- WRITTEN PROBLEM
Pull out each line of the material below that contains the string "kern".

═══ EXCERPTED RECORDS ═══

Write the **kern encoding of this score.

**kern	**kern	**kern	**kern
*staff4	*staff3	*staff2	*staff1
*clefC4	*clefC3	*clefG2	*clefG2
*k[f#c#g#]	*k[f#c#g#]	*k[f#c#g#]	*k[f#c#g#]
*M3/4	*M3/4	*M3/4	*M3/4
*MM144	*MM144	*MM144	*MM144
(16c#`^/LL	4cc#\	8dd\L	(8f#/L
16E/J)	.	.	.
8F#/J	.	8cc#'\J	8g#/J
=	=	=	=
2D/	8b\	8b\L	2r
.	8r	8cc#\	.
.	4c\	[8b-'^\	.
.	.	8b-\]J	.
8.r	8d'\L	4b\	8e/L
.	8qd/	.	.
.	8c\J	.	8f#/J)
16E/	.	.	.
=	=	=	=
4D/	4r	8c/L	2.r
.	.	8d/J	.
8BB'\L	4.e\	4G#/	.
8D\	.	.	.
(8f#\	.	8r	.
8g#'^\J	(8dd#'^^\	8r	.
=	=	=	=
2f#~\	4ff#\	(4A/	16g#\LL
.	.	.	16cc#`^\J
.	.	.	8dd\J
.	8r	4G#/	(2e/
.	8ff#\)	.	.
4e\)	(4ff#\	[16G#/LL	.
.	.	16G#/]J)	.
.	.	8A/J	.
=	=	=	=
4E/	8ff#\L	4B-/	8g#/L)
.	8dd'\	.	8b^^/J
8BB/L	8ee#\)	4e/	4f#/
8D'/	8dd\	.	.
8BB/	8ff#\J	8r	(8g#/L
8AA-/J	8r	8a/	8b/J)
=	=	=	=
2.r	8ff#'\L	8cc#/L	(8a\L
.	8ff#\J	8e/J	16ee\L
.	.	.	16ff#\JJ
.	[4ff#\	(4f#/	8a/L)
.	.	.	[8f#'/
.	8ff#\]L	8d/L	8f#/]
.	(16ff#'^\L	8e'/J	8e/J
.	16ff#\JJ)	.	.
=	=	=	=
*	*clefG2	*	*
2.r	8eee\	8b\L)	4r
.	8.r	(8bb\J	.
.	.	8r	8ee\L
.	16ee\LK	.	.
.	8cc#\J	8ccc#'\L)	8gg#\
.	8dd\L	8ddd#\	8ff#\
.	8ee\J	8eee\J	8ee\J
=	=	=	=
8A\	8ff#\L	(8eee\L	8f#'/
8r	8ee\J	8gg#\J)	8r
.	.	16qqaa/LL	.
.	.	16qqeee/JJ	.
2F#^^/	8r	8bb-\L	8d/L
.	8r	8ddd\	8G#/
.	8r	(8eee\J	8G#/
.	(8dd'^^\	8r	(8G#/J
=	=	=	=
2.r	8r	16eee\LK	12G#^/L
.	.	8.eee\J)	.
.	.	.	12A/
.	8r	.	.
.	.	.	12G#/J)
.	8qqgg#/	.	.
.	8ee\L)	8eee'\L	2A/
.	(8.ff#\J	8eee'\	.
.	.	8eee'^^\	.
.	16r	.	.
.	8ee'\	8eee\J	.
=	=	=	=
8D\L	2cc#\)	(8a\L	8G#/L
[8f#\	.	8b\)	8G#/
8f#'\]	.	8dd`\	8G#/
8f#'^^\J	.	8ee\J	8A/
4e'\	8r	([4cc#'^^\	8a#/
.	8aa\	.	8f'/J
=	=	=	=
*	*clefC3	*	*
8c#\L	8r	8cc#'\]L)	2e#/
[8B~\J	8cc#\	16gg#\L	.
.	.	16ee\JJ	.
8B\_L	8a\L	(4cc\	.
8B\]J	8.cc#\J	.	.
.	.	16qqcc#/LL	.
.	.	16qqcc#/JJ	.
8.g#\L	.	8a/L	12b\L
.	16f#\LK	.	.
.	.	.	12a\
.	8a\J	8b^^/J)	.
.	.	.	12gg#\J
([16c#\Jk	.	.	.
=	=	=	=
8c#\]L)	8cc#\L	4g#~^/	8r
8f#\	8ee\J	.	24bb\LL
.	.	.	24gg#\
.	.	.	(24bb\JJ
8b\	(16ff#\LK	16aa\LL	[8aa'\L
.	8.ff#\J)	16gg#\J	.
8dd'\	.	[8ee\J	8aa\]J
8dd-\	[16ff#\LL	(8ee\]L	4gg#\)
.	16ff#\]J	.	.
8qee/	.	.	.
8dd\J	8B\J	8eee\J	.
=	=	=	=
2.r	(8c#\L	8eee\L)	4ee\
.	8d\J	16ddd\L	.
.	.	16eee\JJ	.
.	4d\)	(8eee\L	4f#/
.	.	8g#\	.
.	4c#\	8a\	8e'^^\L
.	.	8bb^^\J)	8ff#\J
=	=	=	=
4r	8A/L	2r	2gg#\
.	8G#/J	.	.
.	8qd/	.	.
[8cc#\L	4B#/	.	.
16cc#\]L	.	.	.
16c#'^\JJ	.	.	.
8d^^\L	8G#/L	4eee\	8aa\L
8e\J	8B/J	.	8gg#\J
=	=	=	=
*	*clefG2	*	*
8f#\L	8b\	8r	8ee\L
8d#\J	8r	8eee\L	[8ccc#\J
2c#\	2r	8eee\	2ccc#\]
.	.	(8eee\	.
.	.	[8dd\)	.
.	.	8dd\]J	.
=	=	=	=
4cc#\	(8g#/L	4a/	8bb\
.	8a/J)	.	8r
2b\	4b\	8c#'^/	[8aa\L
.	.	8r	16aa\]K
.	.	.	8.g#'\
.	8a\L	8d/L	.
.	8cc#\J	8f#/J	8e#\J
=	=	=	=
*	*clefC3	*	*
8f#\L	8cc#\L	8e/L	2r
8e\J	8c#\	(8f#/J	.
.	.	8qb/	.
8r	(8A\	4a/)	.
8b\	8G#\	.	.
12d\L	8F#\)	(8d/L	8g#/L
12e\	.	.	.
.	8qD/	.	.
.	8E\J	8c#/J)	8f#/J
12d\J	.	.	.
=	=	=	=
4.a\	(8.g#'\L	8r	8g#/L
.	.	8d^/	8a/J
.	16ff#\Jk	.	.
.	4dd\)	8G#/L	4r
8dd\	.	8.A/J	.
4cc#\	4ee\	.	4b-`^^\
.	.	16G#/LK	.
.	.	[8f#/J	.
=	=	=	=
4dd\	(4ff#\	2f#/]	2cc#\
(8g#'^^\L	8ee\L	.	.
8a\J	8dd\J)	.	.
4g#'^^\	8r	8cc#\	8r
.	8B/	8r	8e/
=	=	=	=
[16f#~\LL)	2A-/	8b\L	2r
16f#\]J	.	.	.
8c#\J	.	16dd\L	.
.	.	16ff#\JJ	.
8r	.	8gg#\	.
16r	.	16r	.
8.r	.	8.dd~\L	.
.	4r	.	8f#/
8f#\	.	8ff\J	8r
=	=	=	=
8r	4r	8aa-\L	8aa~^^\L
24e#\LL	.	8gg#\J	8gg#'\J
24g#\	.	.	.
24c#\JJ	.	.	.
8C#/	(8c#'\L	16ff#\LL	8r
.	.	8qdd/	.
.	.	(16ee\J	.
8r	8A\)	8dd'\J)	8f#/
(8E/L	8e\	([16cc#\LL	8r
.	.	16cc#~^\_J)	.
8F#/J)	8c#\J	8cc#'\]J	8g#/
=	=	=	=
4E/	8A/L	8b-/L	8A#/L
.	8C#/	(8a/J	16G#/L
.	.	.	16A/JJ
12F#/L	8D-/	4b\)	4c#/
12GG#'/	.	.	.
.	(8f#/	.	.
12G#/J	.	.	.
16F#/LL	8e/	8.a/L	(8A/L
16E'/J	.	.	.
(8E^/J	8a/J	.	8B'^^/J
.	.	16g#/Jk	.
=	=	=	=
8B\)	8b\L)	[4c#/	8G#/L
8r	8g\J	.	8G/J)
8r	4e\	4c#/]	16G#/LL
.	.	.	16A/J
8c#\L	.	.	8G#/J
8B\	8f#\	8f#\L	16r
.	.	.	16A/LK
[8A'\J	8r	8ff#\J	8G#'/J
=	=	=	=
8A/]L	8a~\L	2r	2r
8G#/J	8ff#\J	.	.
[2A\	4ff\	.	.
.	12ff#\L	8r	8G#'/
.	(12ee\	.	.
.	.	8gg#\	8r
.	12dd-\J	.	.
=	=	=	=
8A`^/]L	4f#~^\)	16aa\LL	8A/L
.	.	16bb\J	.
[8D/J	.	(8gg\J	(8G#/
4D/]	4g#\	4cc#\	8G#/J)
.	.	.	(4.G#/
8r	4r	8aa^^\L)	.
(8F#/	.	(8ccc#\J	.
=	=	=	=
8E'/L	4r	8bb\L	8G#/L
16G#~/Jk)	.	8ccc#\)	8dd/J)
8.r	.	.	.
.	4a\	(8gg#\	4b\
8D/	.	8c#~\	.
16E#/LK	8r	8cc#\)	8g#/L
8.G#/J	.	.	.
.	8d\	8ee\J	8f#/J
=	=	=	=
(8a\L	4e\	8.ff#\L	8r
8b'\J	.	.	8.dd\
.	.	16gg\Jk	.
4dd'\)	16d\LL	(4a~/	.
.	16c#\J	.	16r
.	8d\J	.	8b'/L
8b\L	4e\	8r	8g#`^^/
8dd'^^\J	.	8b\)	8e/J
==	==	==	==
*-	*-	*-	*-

═══

- SOLUTION
Write the **kern encoding of this score.
**kern	**kern	**kern	**kern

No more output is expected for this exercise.